=== Problem to work on ===
Find every line below where the word "black" occurs, then give how many you found and nothing else.

(Beginning of Exercise data)

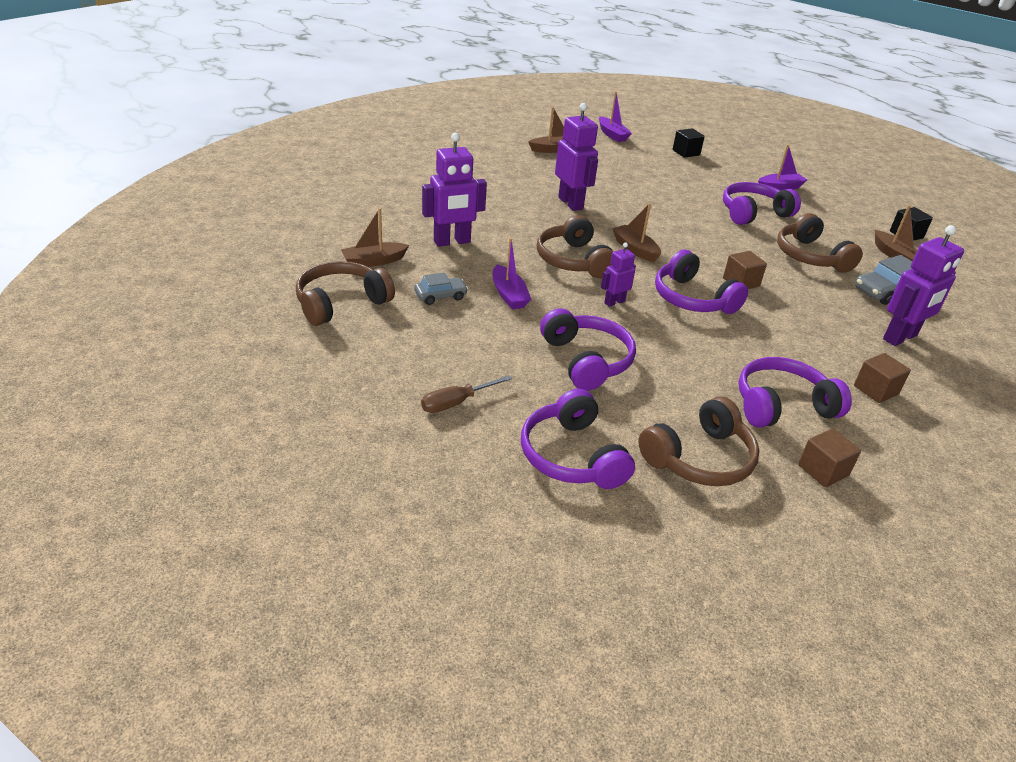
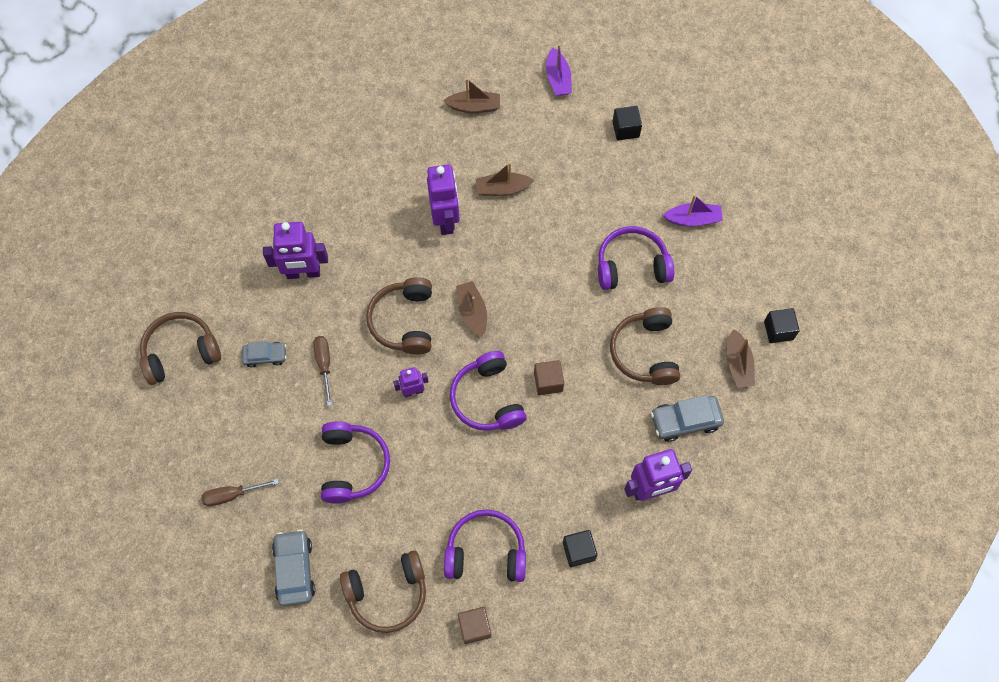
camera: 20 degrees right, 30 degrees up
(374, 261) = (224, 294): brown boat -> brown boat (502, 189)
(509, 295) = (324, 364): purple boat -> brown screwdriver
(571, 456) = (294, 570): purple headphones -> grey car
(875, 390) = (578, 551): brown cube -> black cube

(End of Exercise data)
(Beginning of Exercise data)

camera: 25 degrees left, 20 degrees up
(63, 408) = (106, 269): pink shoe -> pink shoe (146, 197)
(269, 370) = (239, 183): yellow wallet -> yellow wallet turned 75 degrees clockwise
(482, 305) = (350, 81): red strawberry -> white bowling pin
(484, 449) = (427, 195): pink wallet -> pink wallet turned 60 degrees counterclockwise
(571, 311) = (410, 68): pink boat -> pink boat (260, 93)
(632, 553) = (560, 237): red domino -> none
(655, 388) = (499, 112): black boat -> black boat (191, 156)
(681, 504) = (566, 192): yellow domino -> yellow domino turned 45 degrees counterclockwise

(End of Exercise data)

=== Exercise output ===
2